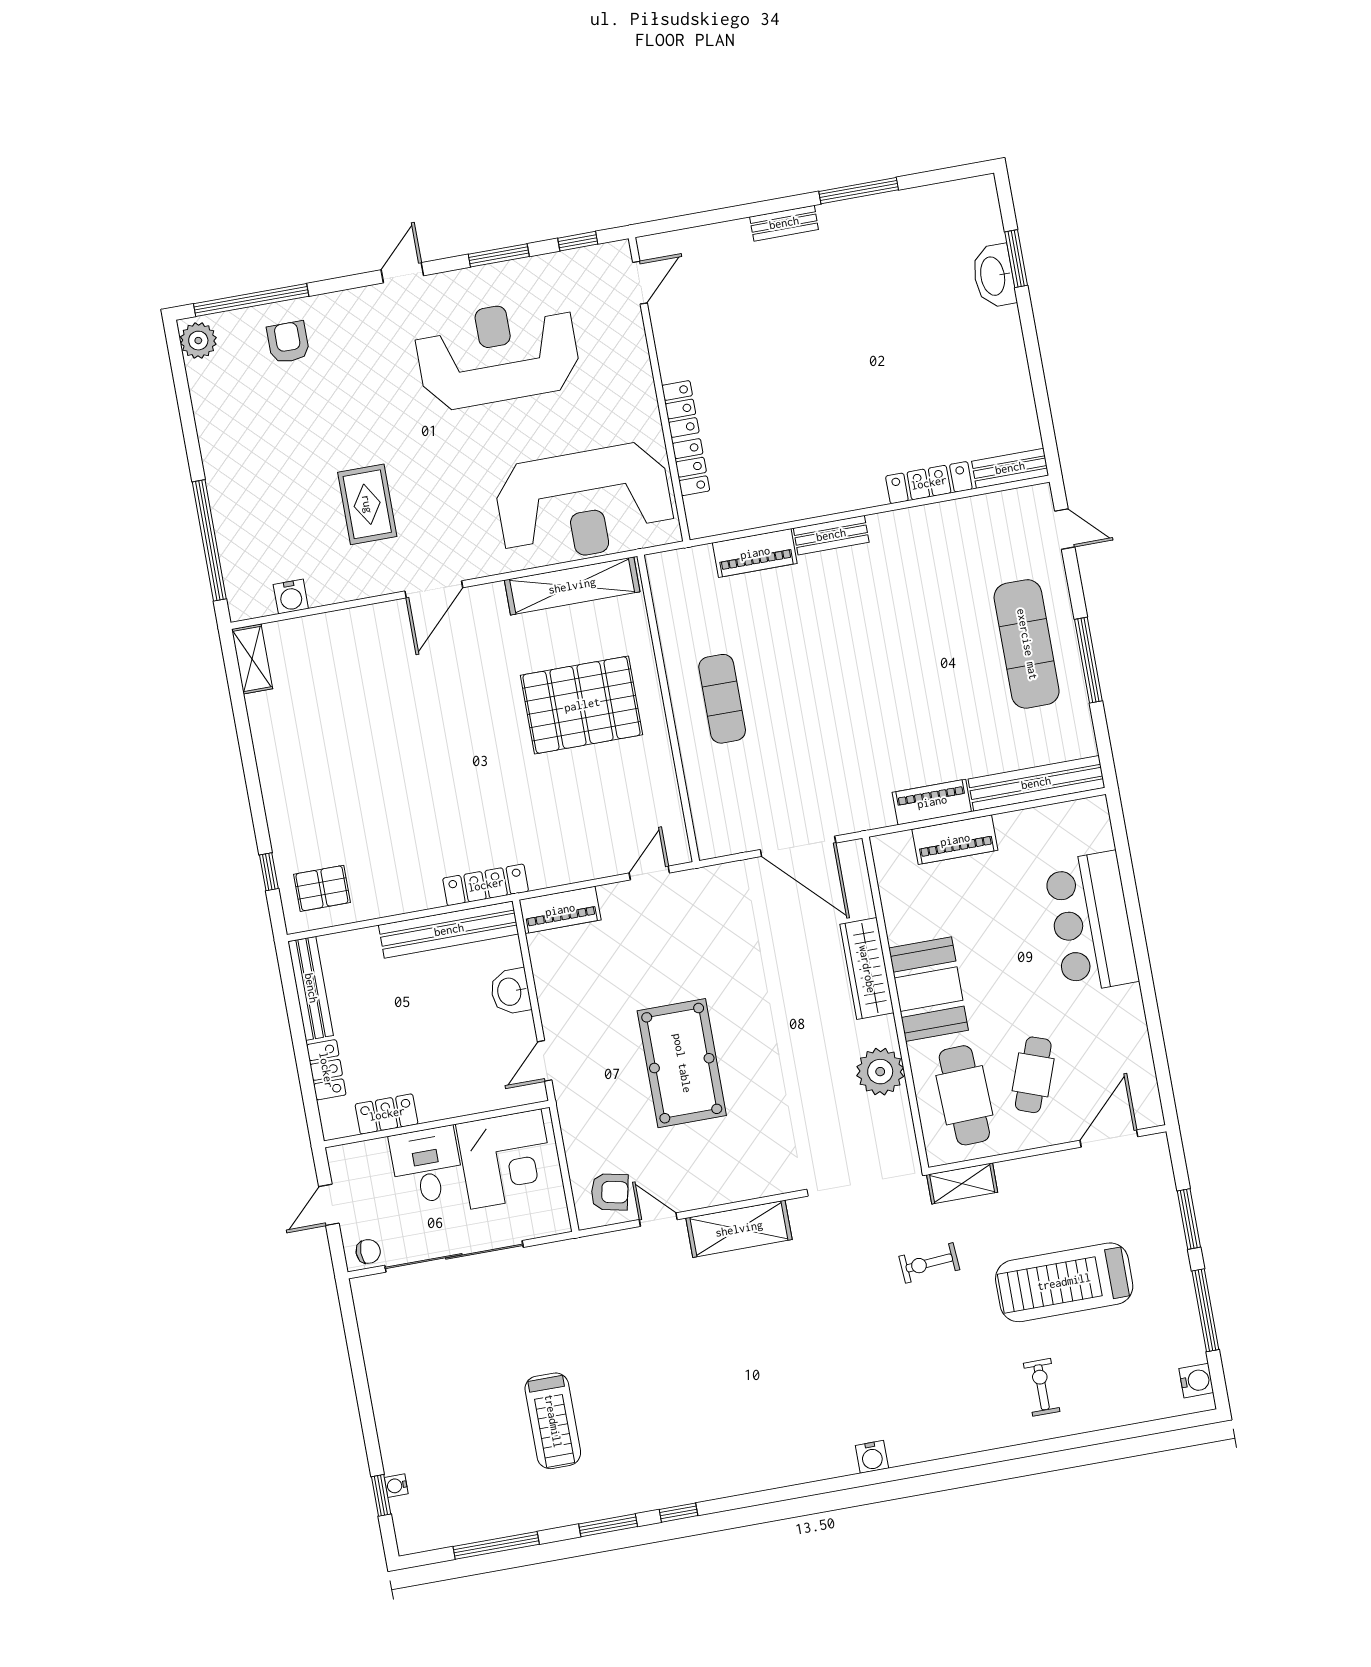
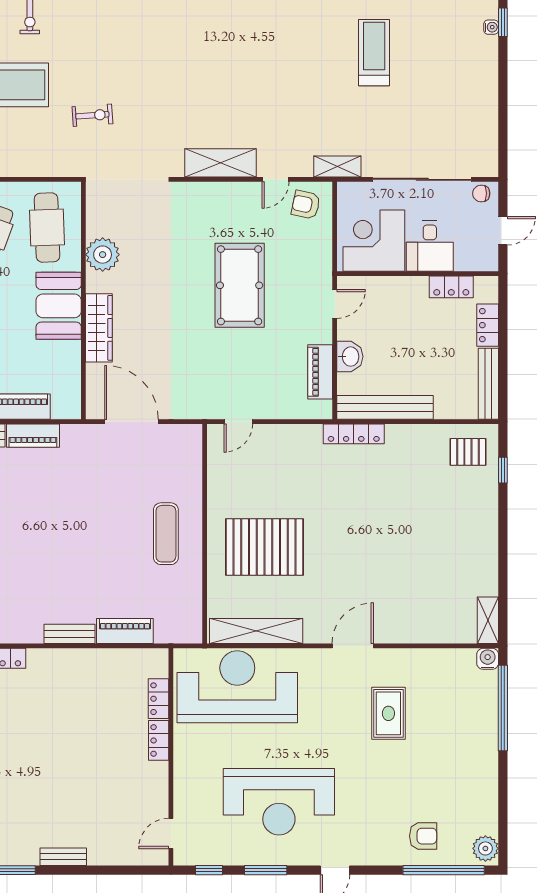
armchair: (288, 342) -> (423, 836), turned -90
water cooler: (291, 597) -> (488, 659), moved
piano: (560, 910) -> (320, 372), moved, turned -90
shelving: (962, 1183) -> (337, 167), moved
door: (658, 1220) -> (275, 179), hinge flipped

------------------------------------

— The task —
Give back an exact reproduction of the entries, with all pictures excluded.

— Result of this task —
armchair: (288, 342) -> (423, 836), turned -90
water cooler: (291, 597) -> (488, 659), moved
piano: (560, 910) -> (320, 372), moved, turned -90
shelving: (962, 1183) -> (337, 167), moved
door: (658, 1220) -> (275, 179), hinge flipped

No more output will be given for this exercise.